> WHAT TO DO
Leave out the images; return the rest of the data exactly.

^^^^^^^^^^^^^^^^

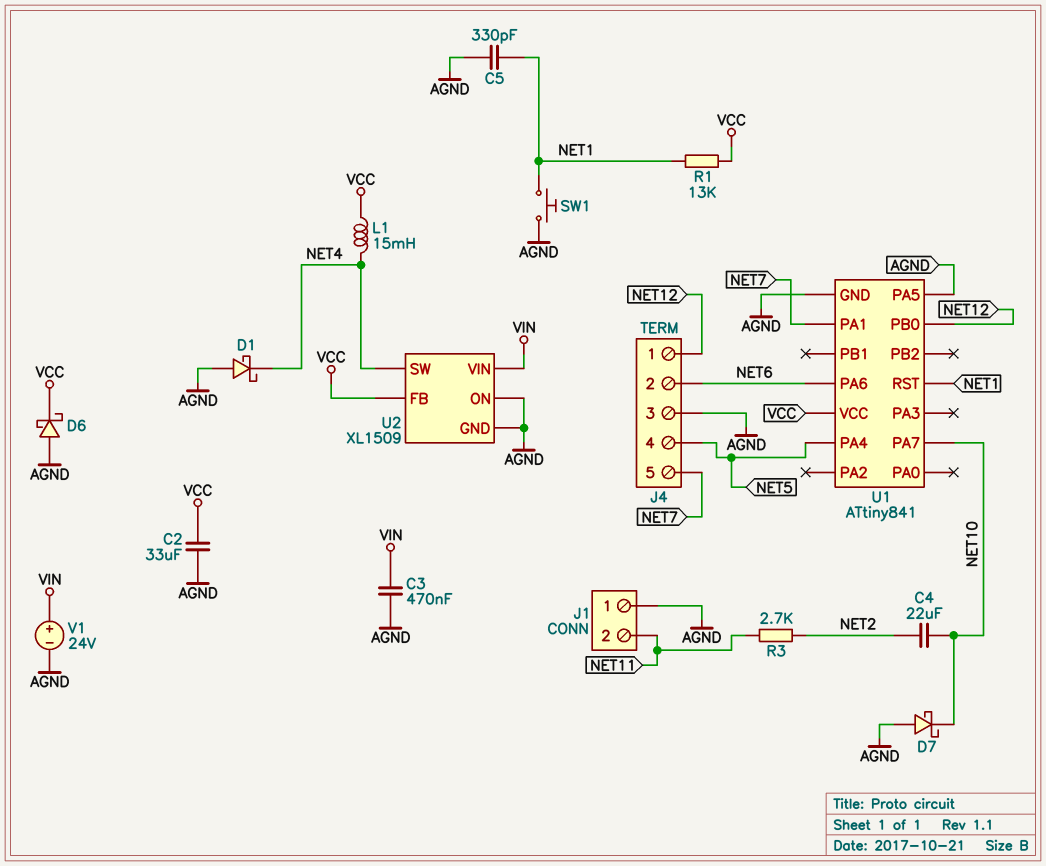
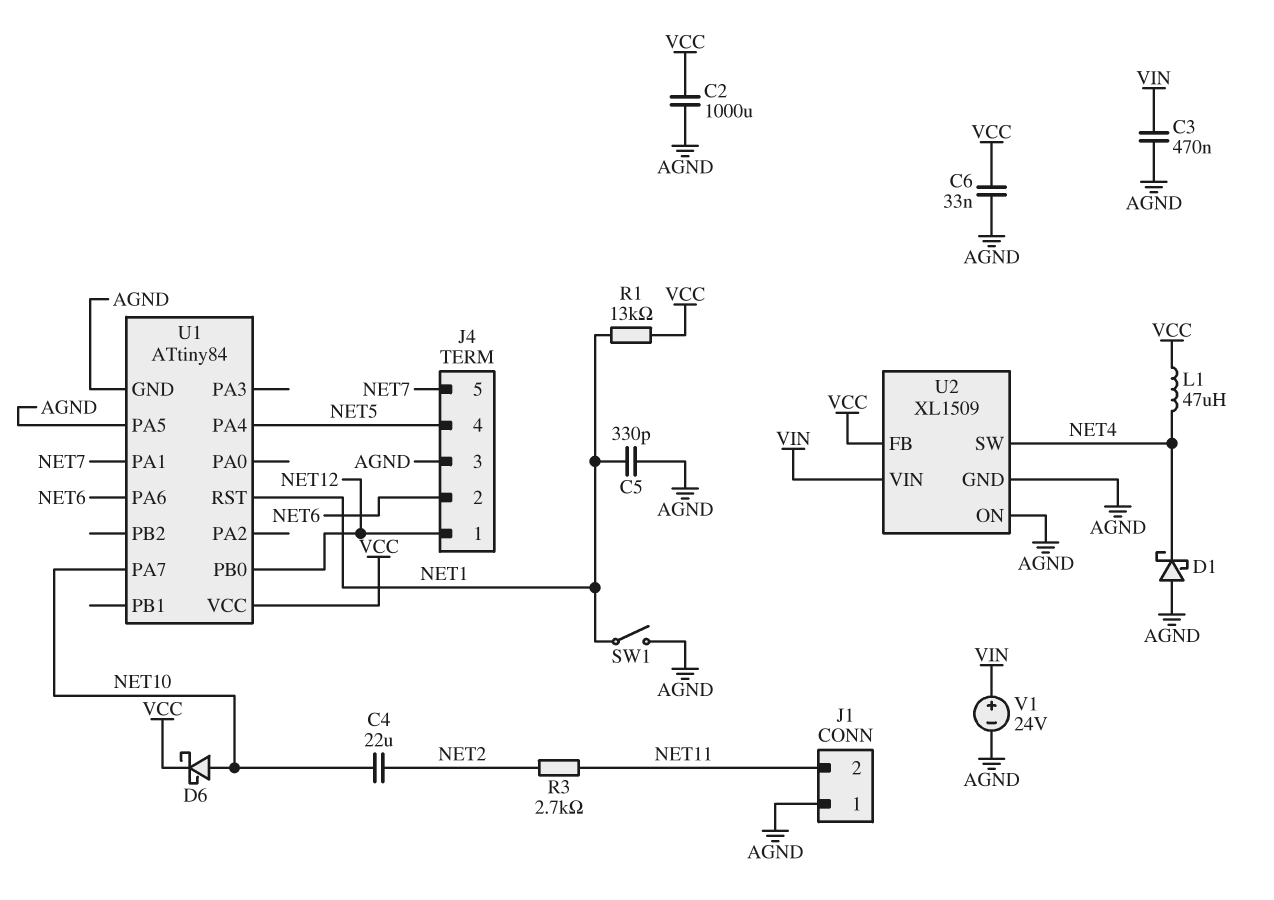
C2: 33uF (AGND, VCC) -> 1000uF (AGND, VCC)
C6: none -> 33nF (AGND, VCC)
D6: schottky (A AGND, K VCC) -> schottky (A NET10, K VCC)
D7: schottky (A AGND, K NET10) -> none
L1: 15mH (NET4, VCC) -> 47uH (NET4, VCC)
SW1: button (AGND, NET1) -> switch (AGND, NET1)
U1: ATtiny841 -> ATtiny84

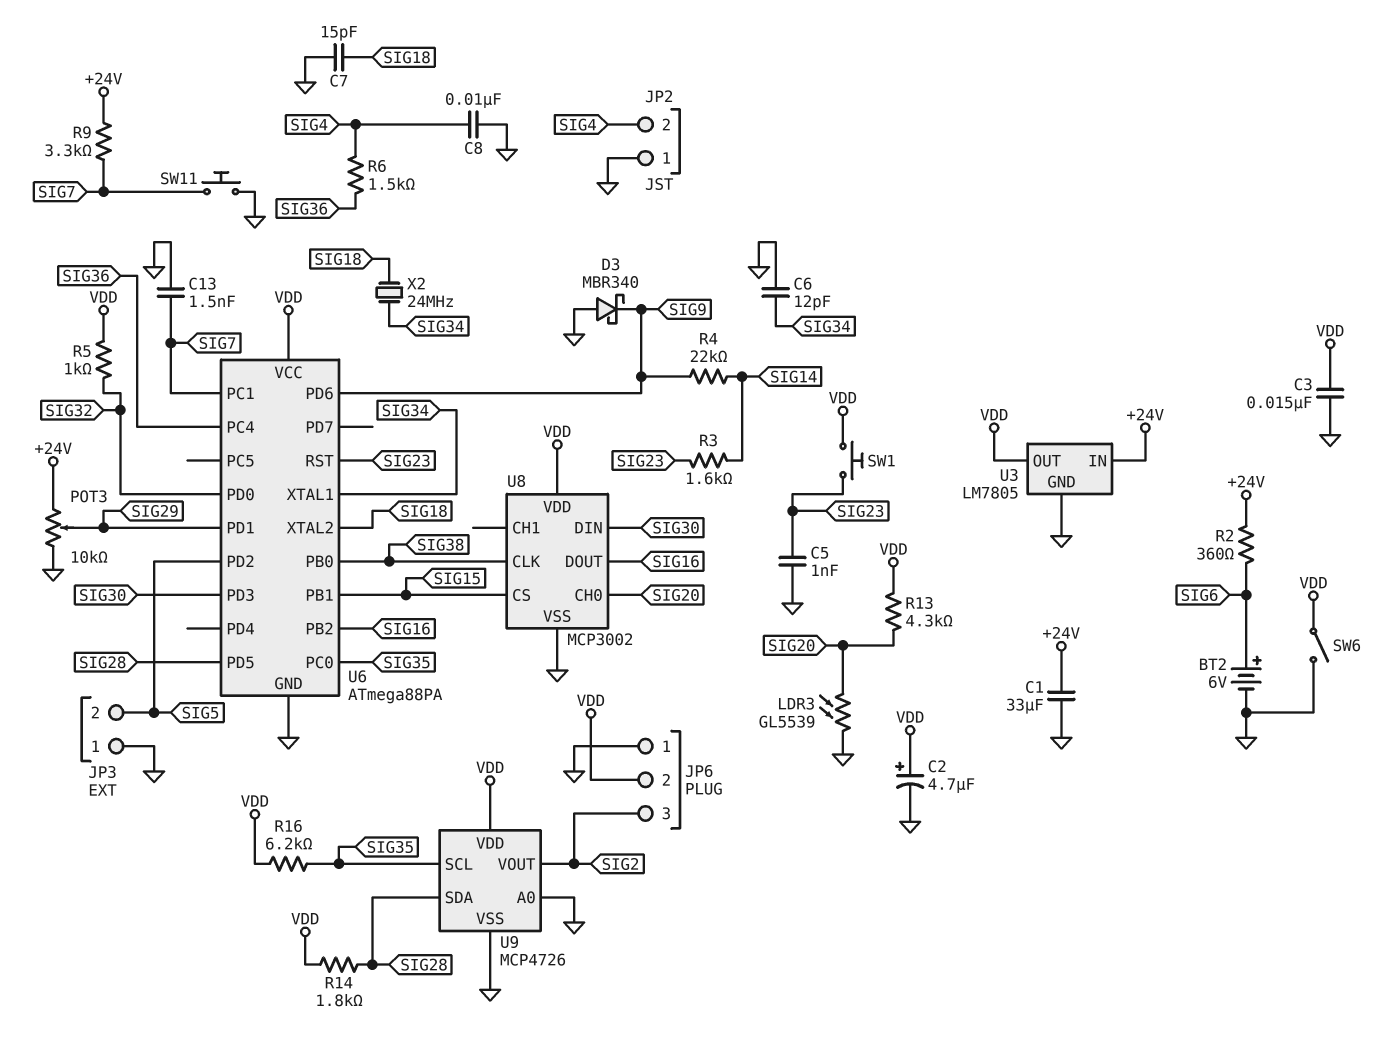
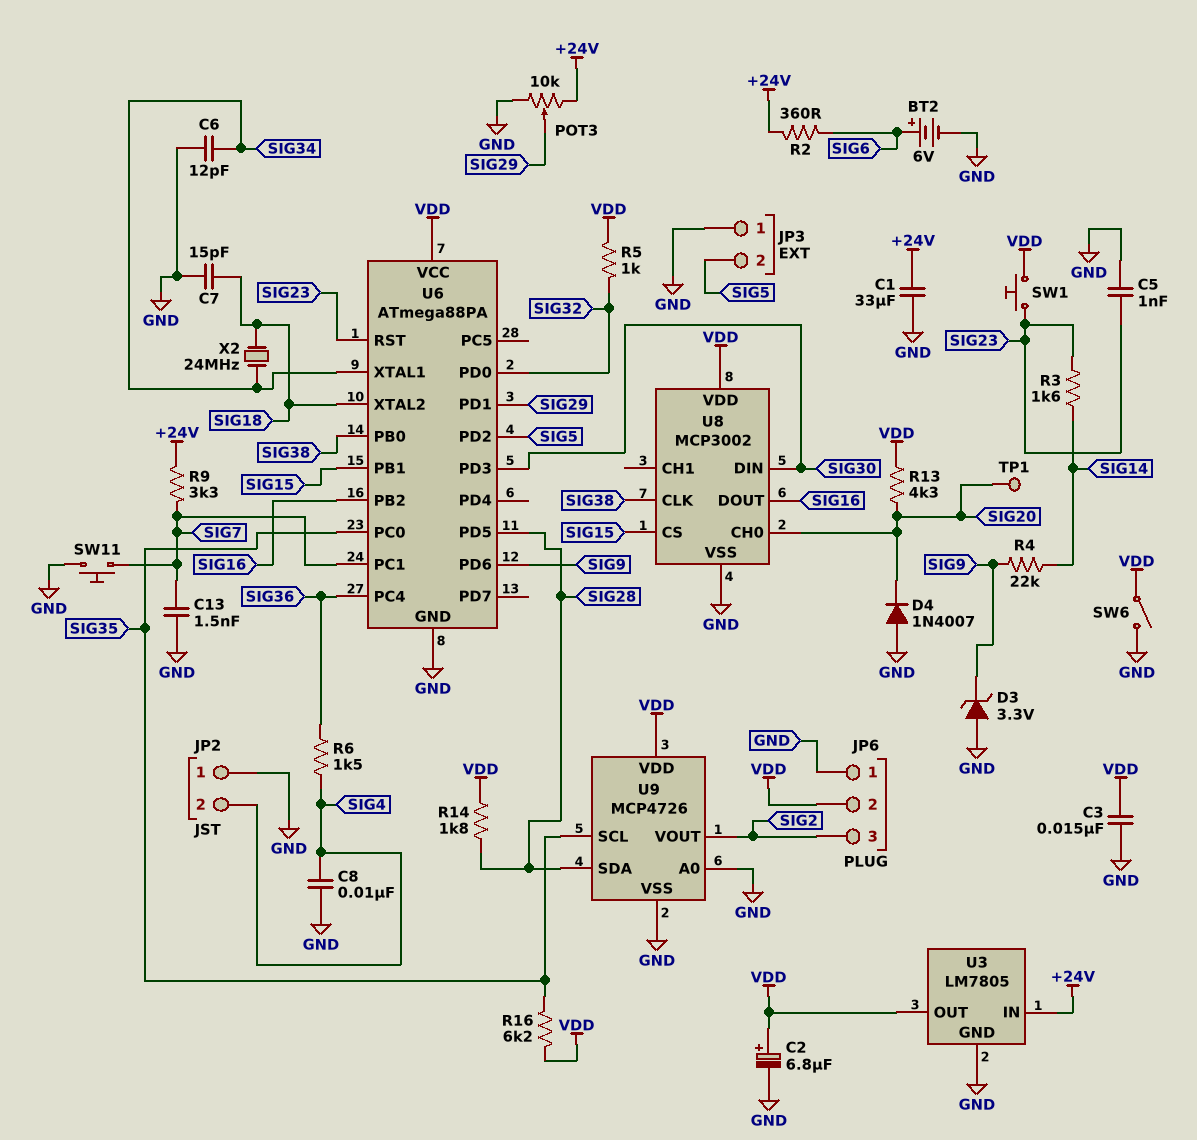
C2: 4.7uF (plus VDD, minus GND) -> 6.8uF (plus VDD, minus GND)
D3: schottky MBR340 (A GND, K SIG9) -> zener 3.3V (A GND, K SIG9)
D4: none -> diode 1N4007 (A GND, K SIG20)
LDR3: GL5539 (GND, SIG20) -> none
TP1: none -> test point (SIG20)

^^^^^^^^^^^^^^^^

> EXERCISE ANSWER
C2: 33uF (AGND, VCC) -> 1000uF (AGND, VCC)
C6: none -> 33nF (AGND, VCC)
D6: schottky (A AGND, K VCC) -> schottky (A NET10, K VCC)
D7: schottky (A AGND, K NET10) -> none
L1: 15mH (NET4, VCC) -> 47uH (NET4, VCC)
SW1: button (AGND, NET1) -> switch (AGND, NET1)
U1: ATtiny841 -> ATtiny84

C2: 4.7uF (plus VDD, minus GND) -> 6.8uF (plus VDD, minus GND)
D3: schottky MBR340 (A GND, K SIG9) -> zener 3.3V (A GND, K SIG9)
D4: none -> diode 1N4007 (A GND, K SIG20)
LDR3: GL5539 (GND, SIG20) -> none
TP1: none -> test point (SIG20)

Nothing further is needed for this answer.